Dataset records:
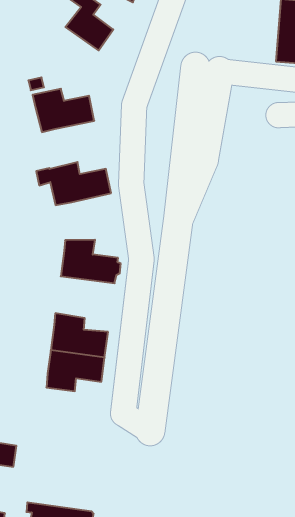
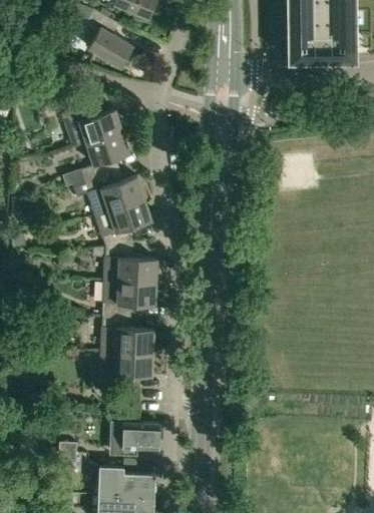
building: none -> [80,133,129,182]
building: none -> [93,199,151,247]
building: none -> [102,282,155,319]
building: none -> [122,423,159,456]
building: none -> [92,466,156,499]

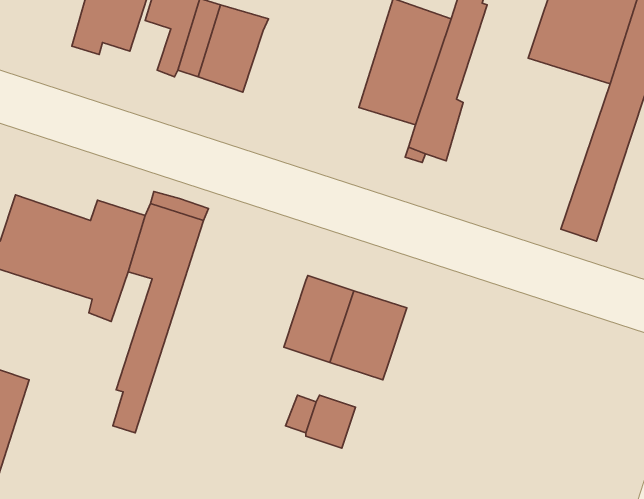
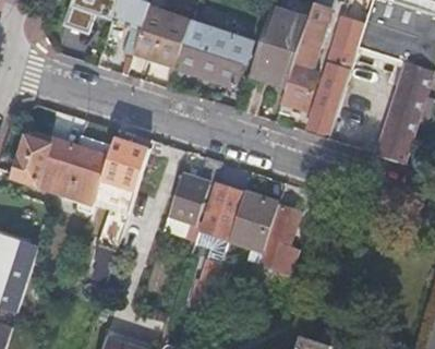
building: none -> [305,17,362,133]
building: none -> [173,25,252,85]
building: none -> [162,158,221,241]
building: none -> [258,206,300,274]

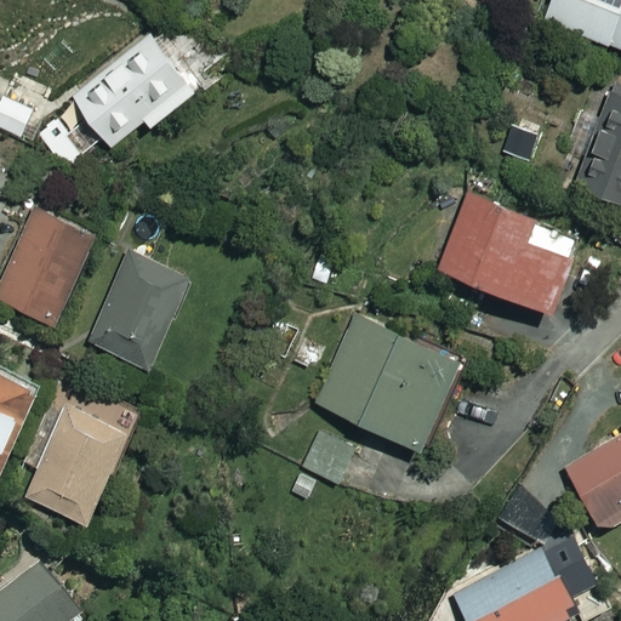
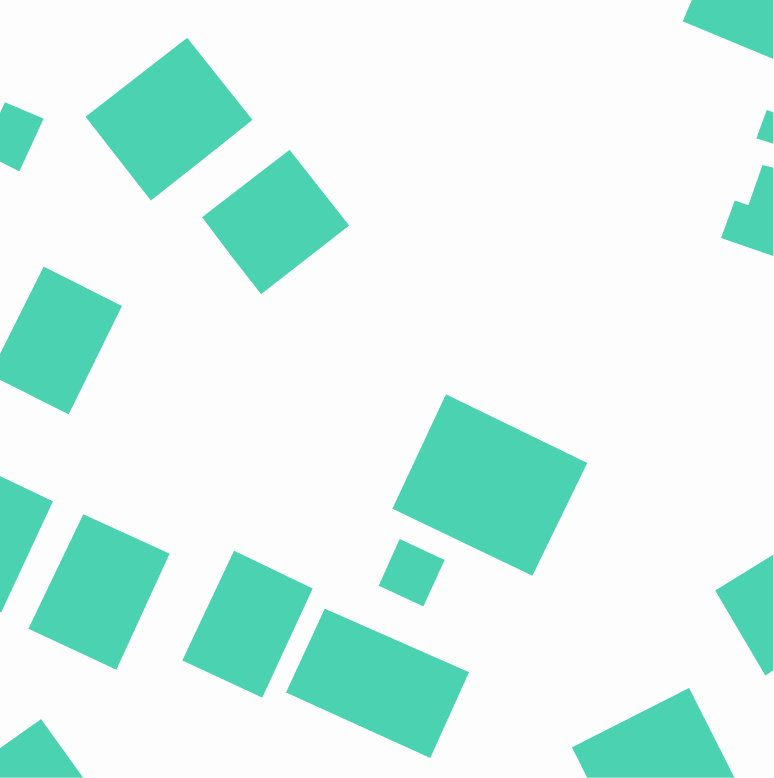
building: none -> [201,149,350,295]
building: [434,195,579,321] -> none
building: [85,252,194,372] -> none
building: none -> [182,550,314,699]
building: none -> [285,608,470,759]

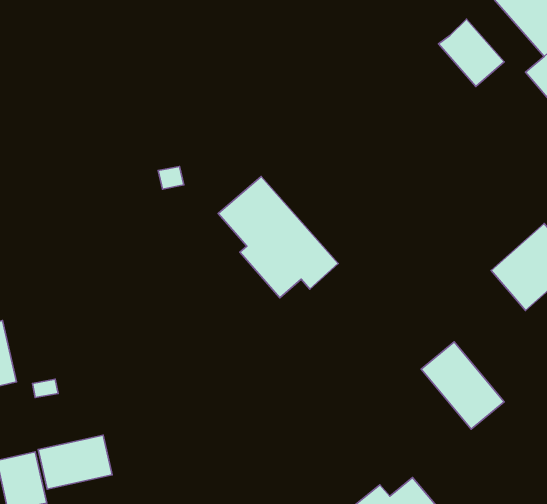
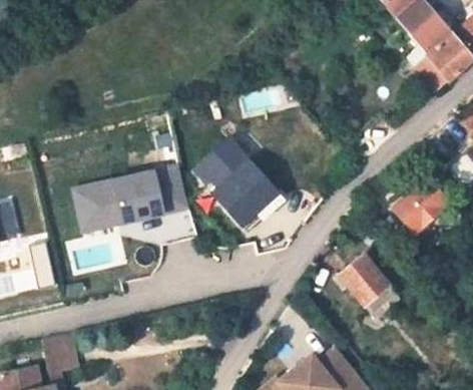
building: [438,19,504,87] -> none
building: none -> [74,164,189,231]
building: [38,435,112,489] -> none

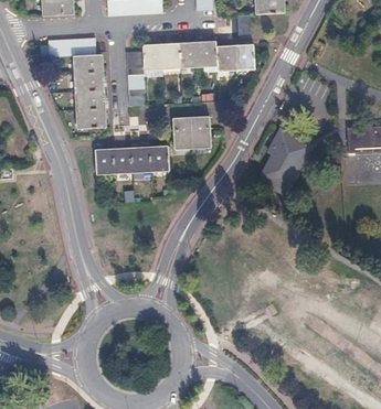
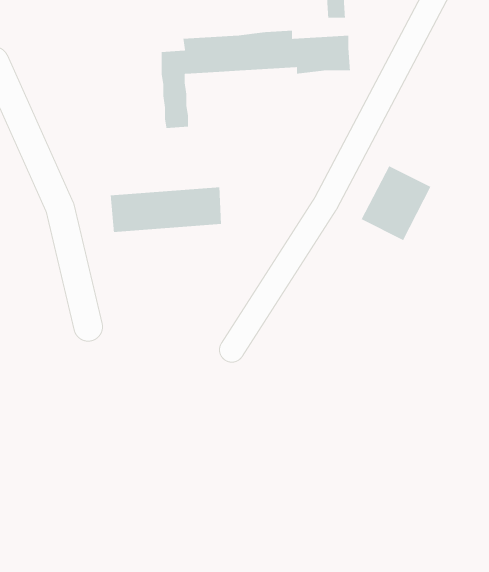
building: [47,40,105,130] -> none
building: [170,115,210,148] -> none

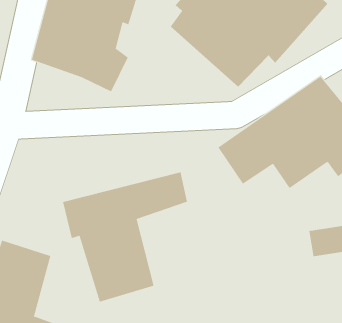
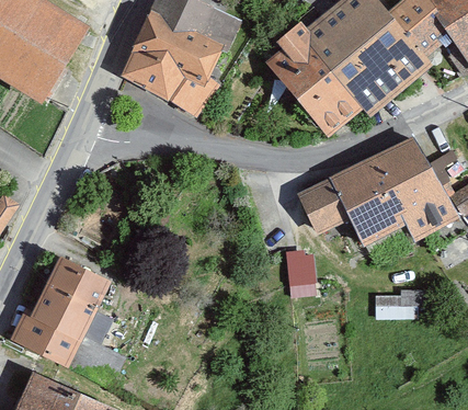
building: [63,171,187,303] -> none
building: none -> [285,253,316,289]

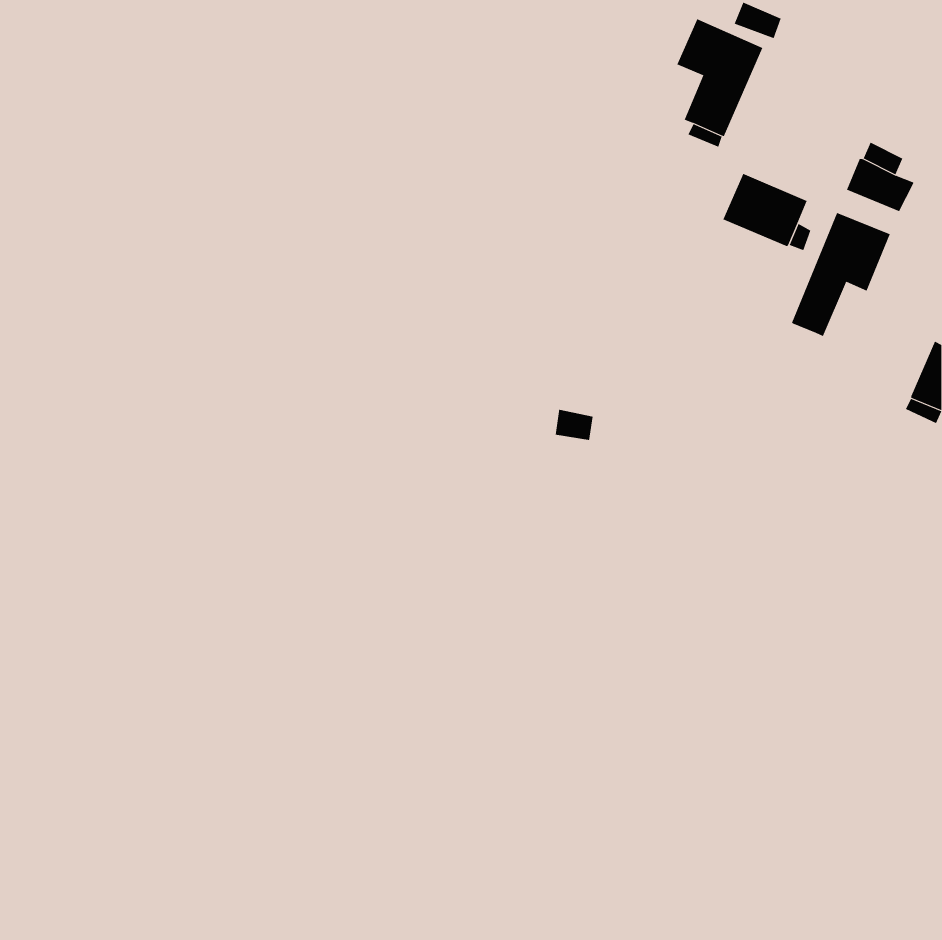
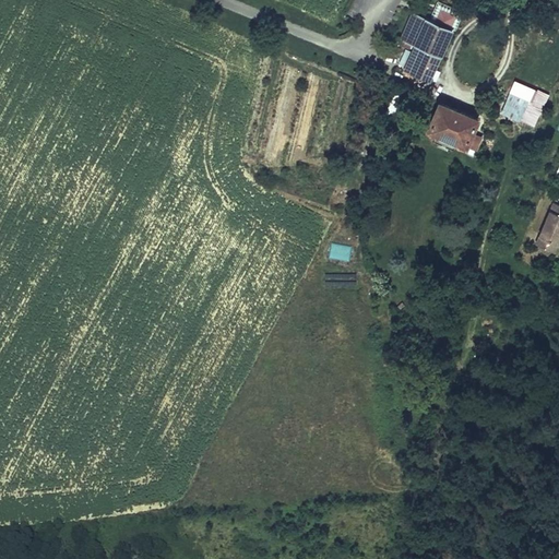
building: [791,212,891,337] -> none

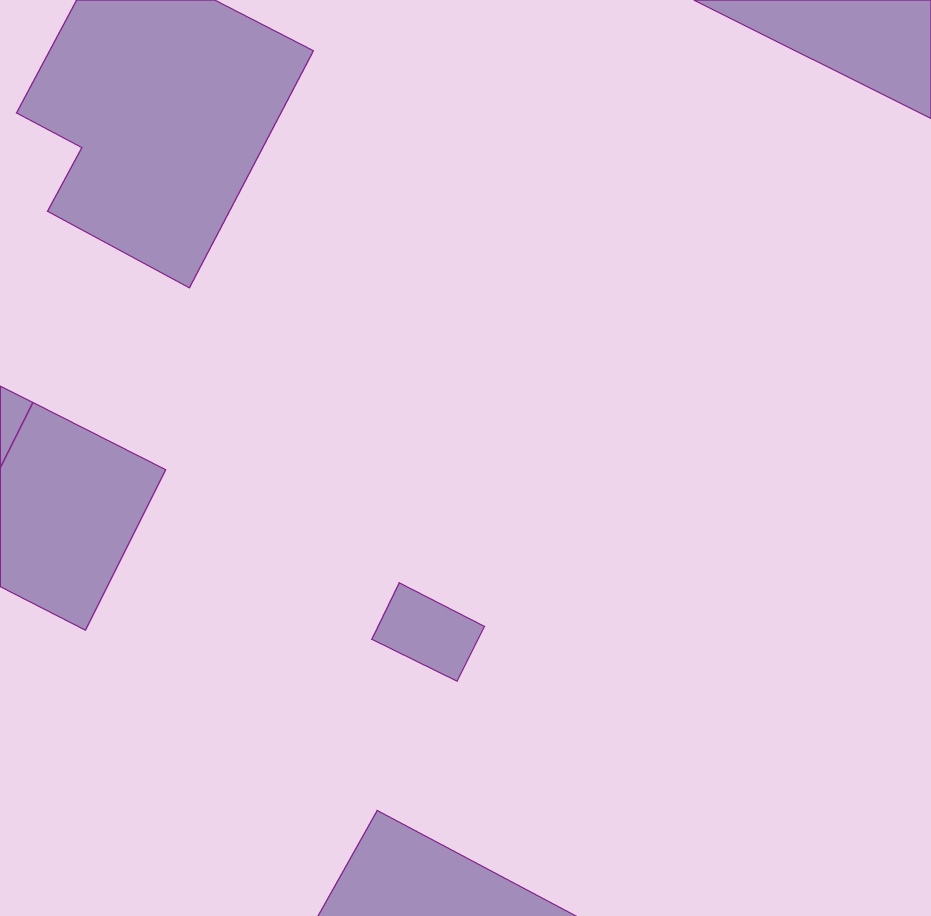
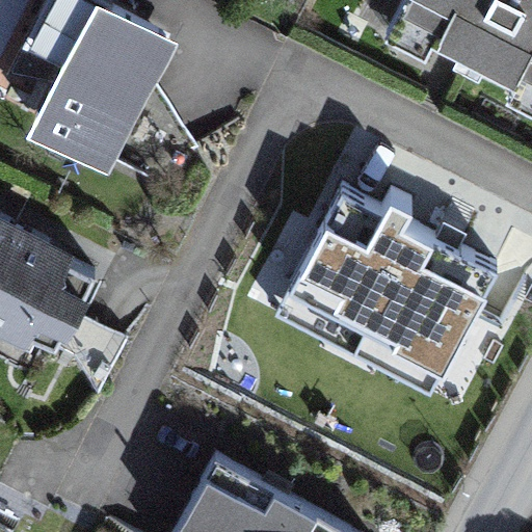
building: none -> [288,190,497,375]

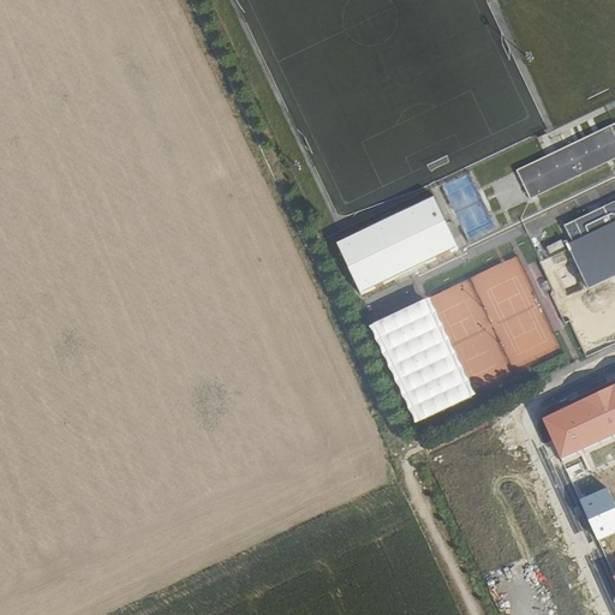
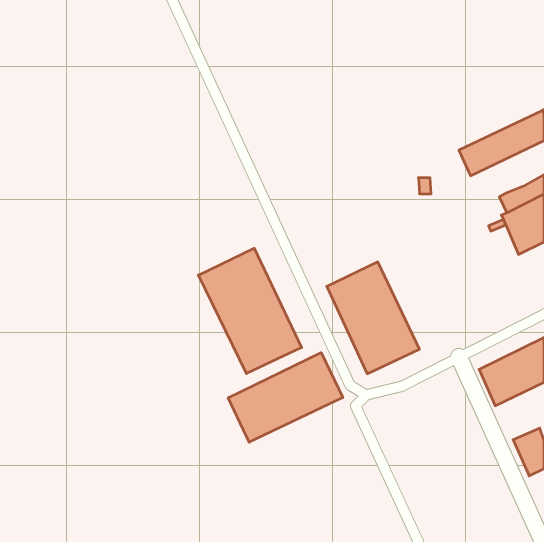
building: [334,195,464,300] -> none
building: none -> [198,248,302,374]
building: none -> [228,353,343,442]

- **Aim of the exercise**
From the line that contains "building: [434,195,579,321] -> none" down to the last line of the entries above, copy every line exactly and leave out the pictures.

- **Answer to the problem**
building: [434,195,579,321] -> none
building: [85,252,194,372] -> none
building: none -> [182,550,314,699]
building: none -> [285,608,470,759]

building: [438,19,504,87] -> none
building: none -> [74,164,189,231]
building: [38,435,112,489] -> none

building: [47,40,105,130] -> none
building: [170,115,210,148] -> none

building: [63,171,187,303] -> none
building: none -> [285,253,316,289]

building: [791,212,891,337] -> none

building: none -> [288,190,497,375]

building: [334,195,464,300] -> none
building: none -> [198,248,302,374]
building: none -> [228,353,343,442]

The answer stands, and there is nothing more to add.